__Required work__: Except for the pictures, reproduce the records word for word.

Data for this exercise Start Marker

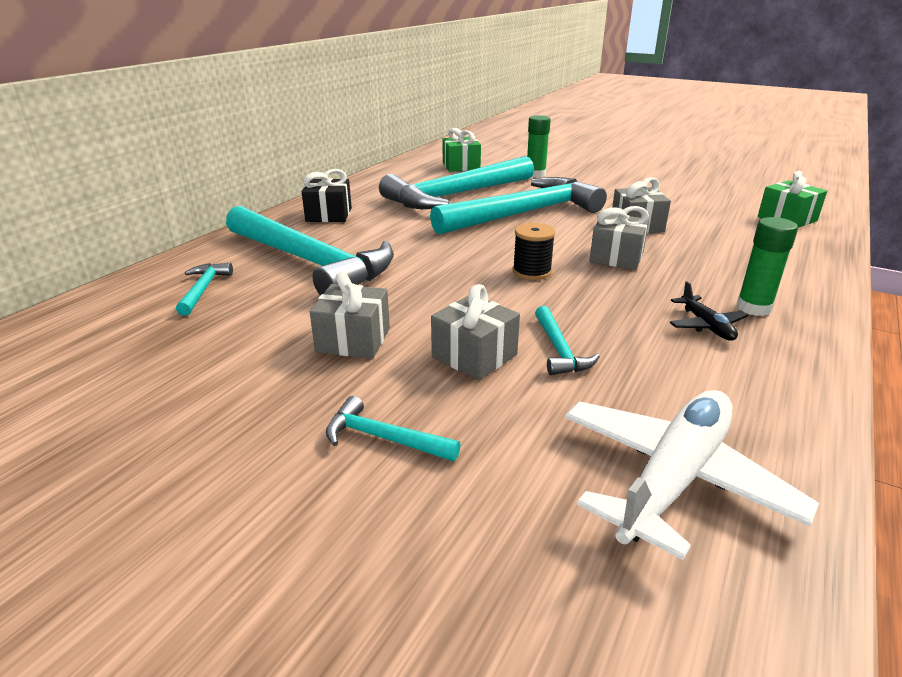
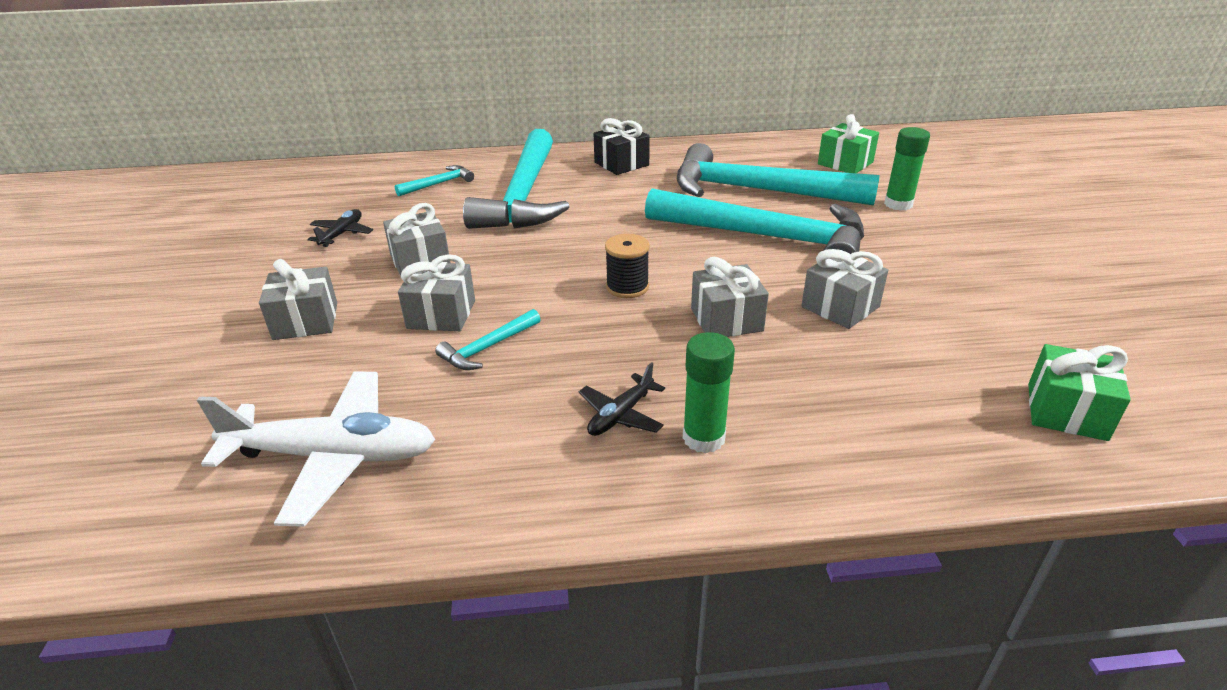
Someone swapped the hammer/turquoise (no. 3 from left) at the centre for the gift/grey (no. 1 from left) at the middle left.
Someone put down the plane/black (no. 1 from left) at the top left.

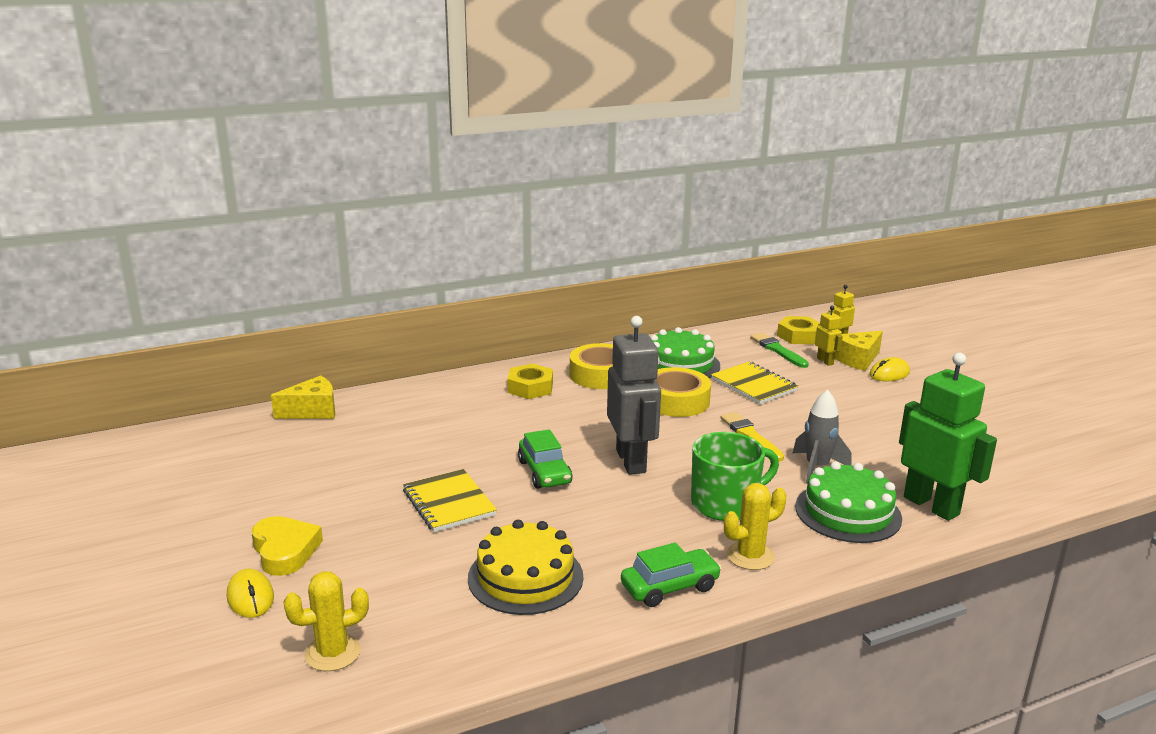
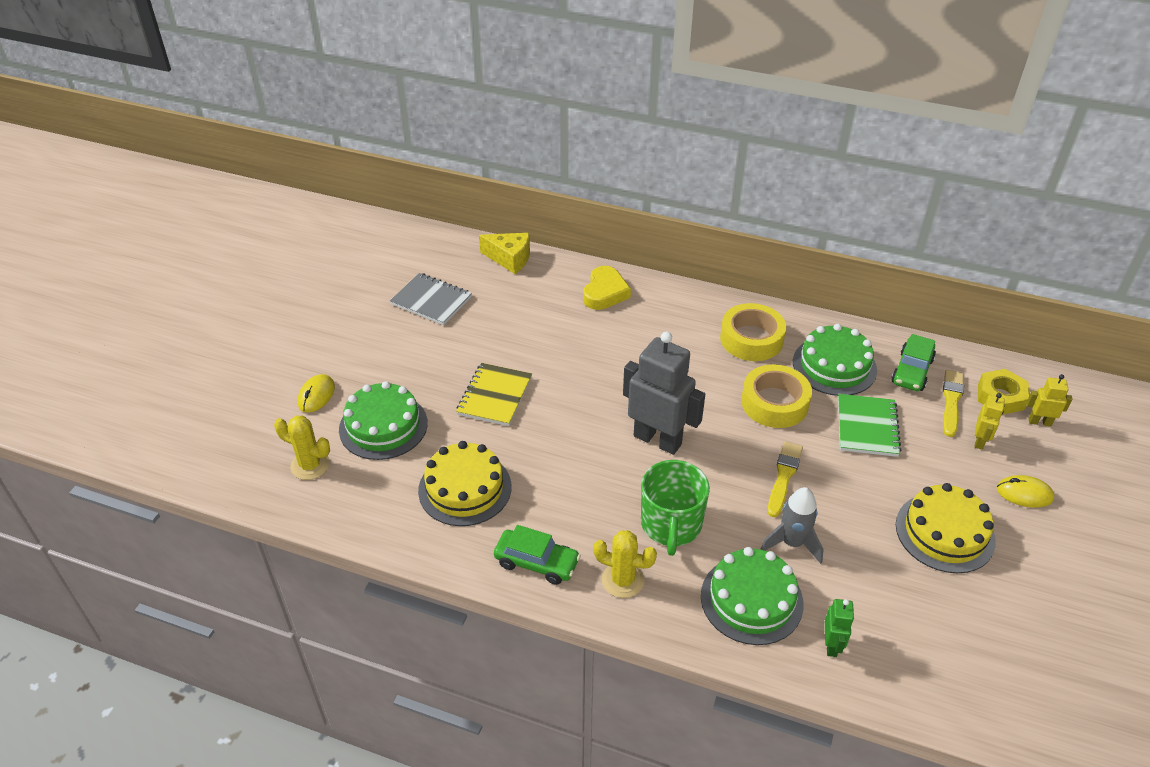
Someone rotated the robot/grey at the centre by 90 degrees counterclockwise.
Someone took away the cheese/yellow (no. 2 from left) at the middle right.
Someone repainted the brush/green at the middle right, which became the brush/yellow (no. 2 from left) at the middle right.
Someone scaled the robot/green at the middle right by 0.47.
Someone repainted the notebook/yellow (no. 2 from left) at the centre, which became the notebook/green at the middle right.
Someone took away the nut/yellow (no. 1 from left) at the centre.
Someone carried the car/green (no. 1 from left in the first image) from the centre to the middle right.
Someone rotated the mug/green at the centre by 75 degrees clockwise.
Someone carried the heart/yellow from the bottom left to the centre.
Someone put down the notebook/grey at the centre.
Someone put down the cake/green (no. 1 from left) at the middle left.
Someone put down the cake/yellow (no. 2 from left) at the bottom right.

Data for this exercise End Marker

__Written reply__:
Someone swapped the hammer/turquoise (no. 3 from left) at the centre for the gift/grey (no. 1 from left) at the middle left.
Someone put down the plane/black (no. 1 from left) at the top left.

Someone rotated the robot/grey at the centre by 90 degrees counterclockwise.
Someone took away the cheese/yellow (no. 2 from left) at the middle right.
Someone repainted the brush/green at the middle right, which became the brush/yellow (no. 2 from left) at the middle right.
Someone scaled the robot/green at the middle right by 0.47.
Someone repainted the notebook/yellow (no. 2 from left) at the centre, which became the notebook/green at the middle right.
Someone took away the nut/yellow (no. 1 from left) at the centre.
Someone carried the car/green (no. 1 from left in the first image) from the centre to the middle right.
Someone rotated the mug/green at the centre by 75 degrees clockwise.
Someone carried the heart/yellow from the bottom left to the centre.
Someone put down the notebook/grey at the centre.
Someone put down the cake/green (no. 1 from left) at the middle left.
Someone put down the cake/yellow (no. 2 from left) at the bottom right.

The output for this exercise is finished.